START Dataset extract

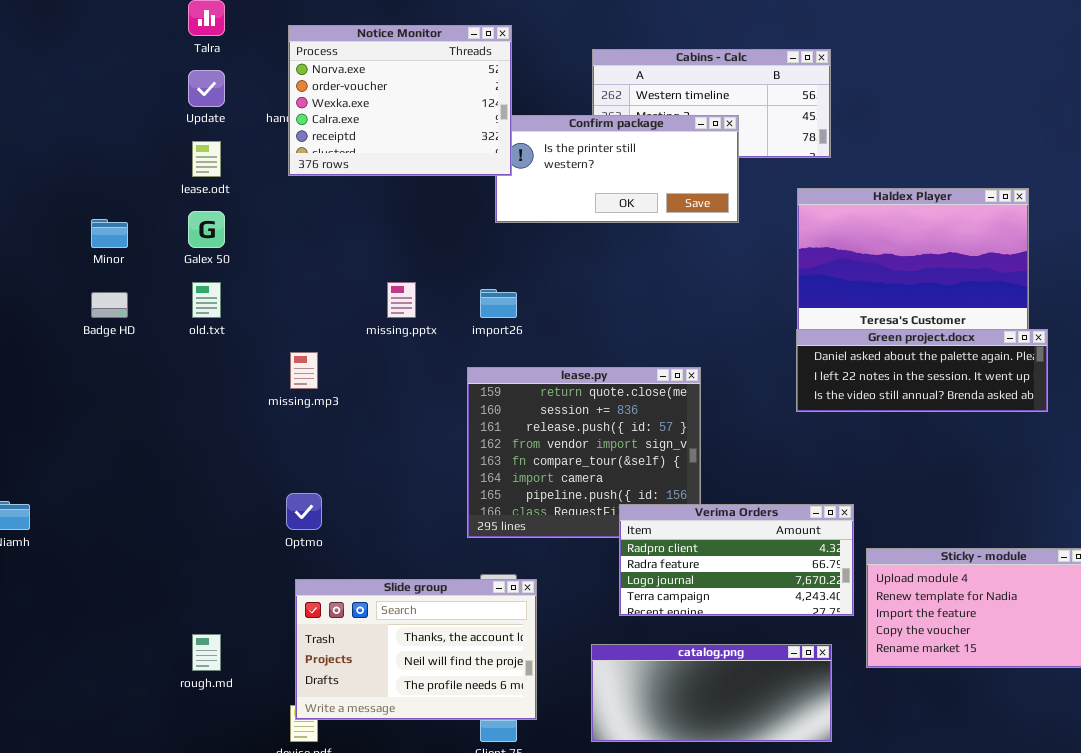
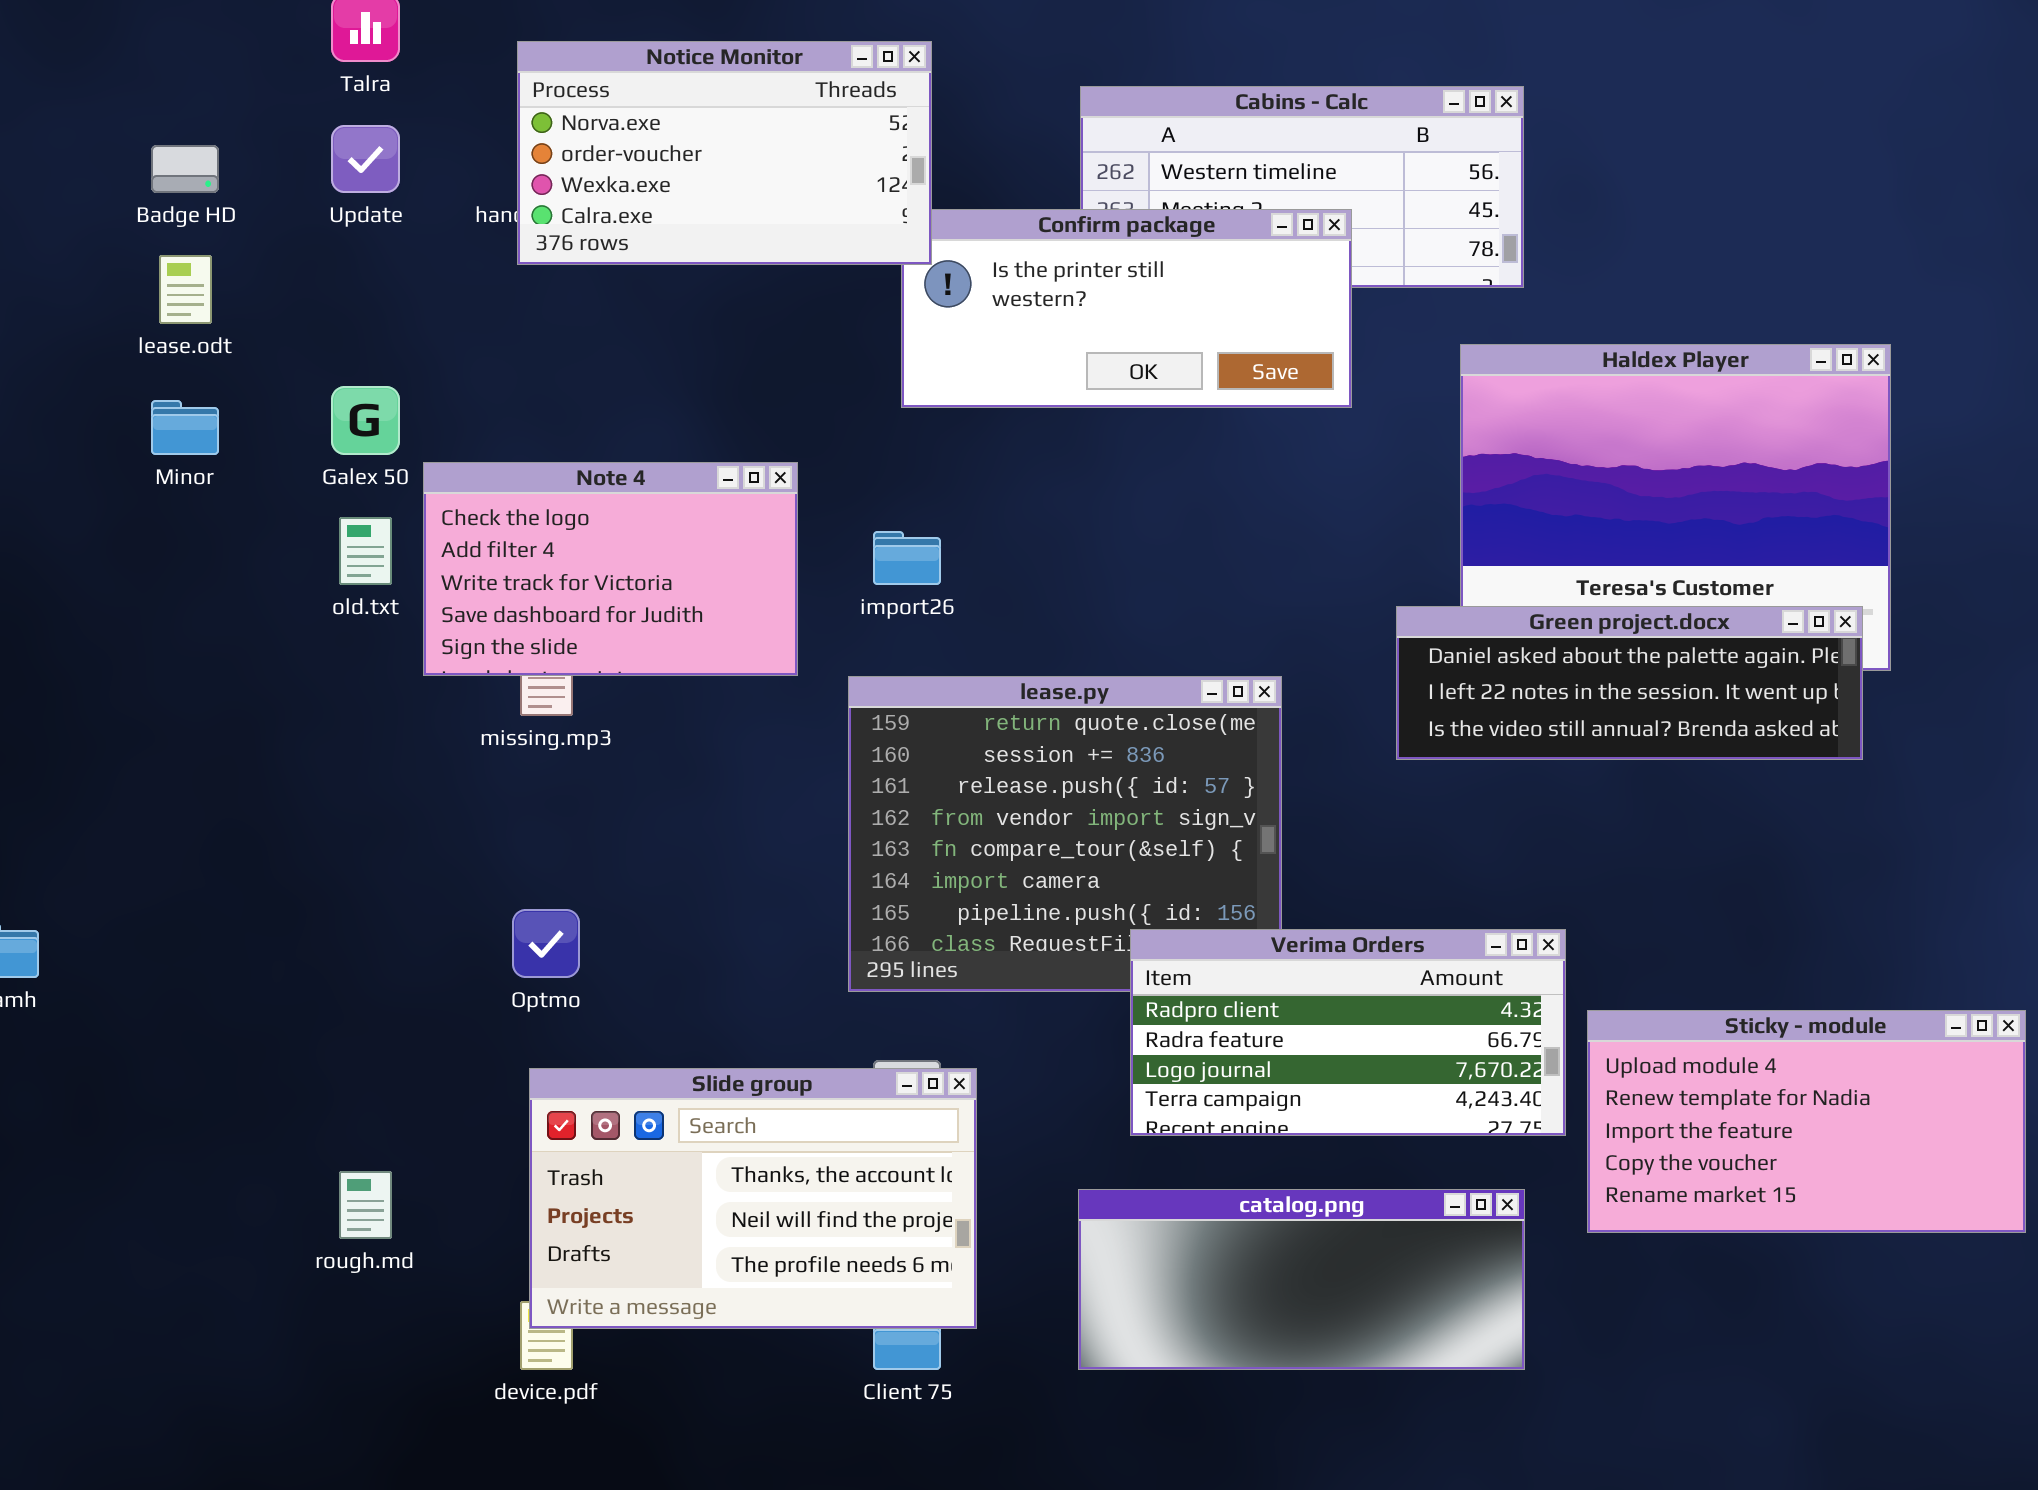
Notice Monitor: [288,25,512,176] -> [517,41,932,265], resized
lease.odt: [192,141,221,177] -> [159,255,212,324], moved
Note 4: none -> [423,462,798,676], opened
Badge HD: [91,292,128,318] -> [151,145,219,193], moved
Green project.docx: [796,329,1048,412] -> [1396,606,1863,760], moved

END Dataset extract

Description of the task - Lines above that contain the string "moved" make up the answer.

Answer to this task -
lease.odt: [192,141,221,177] -> [159,255,212,324], moved
Badge HD: [91,292,128,318] -> [151,145,219,193], moved
Green project.docx: [796,329,1048,412] -> [1396,606,1863,760], moved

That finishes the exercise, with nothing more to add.